### The input

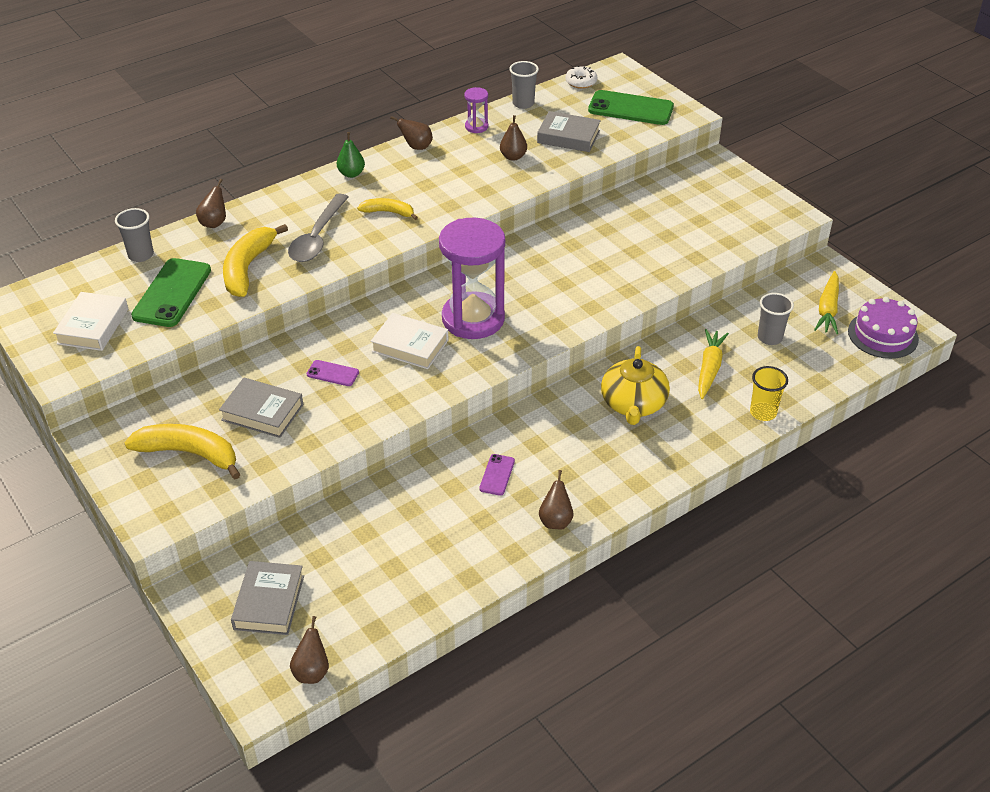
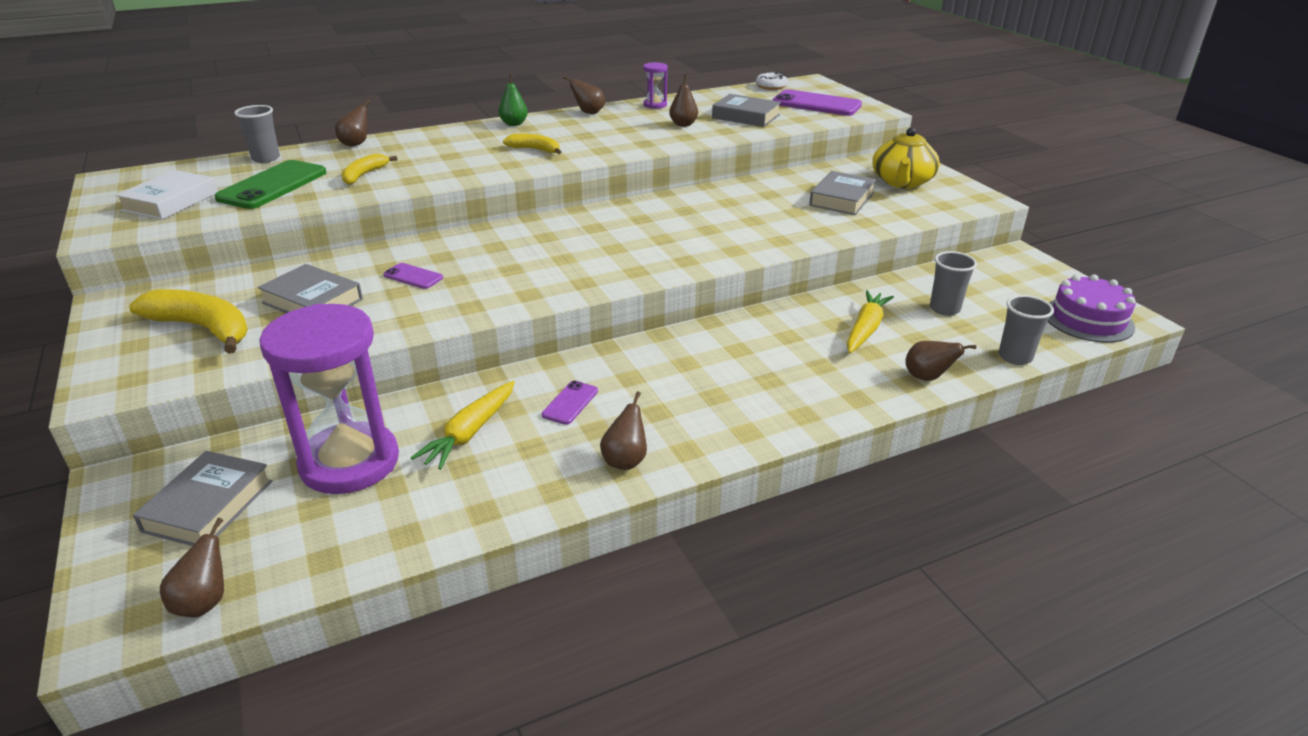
camera: 10 degrees right, 10 degrees down
(247, 268) = (364, 175): yellow banana -> yellow banana, size x0.58
(317, 237) = (451, 160): grey spoon -> none
(410, 346) = (513, 262): white book -> none
(473, 319) = (594, 247): purple hourglass -> purple hourglass (350, 462)
(523, 103) = (708, 95): grey cup -> grey cup (1015, 357)
(630, 108) = (816, 104): green phone -> purple phone
(633, 404) = (763, 352): yellow teapot -> yellow teapot (902, 182)
(671, 228) = (842, 199): none -> grey book
(763, 413) = (927, 377): yellow cup -> brown pear
(828, 309) = (1018, 291): yellow carrot -> yellow carrot (470, 433)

######

Copy each line exactly, from the line containing "(763, 413) = (927, 377): yellow" down to the last line of the material, and no other lines.

(763, 413) = (927, 377): yellow cup -> brown pear
(828, 309) = (1018, 291): yellow carrot -> yellow carrot (470, 433)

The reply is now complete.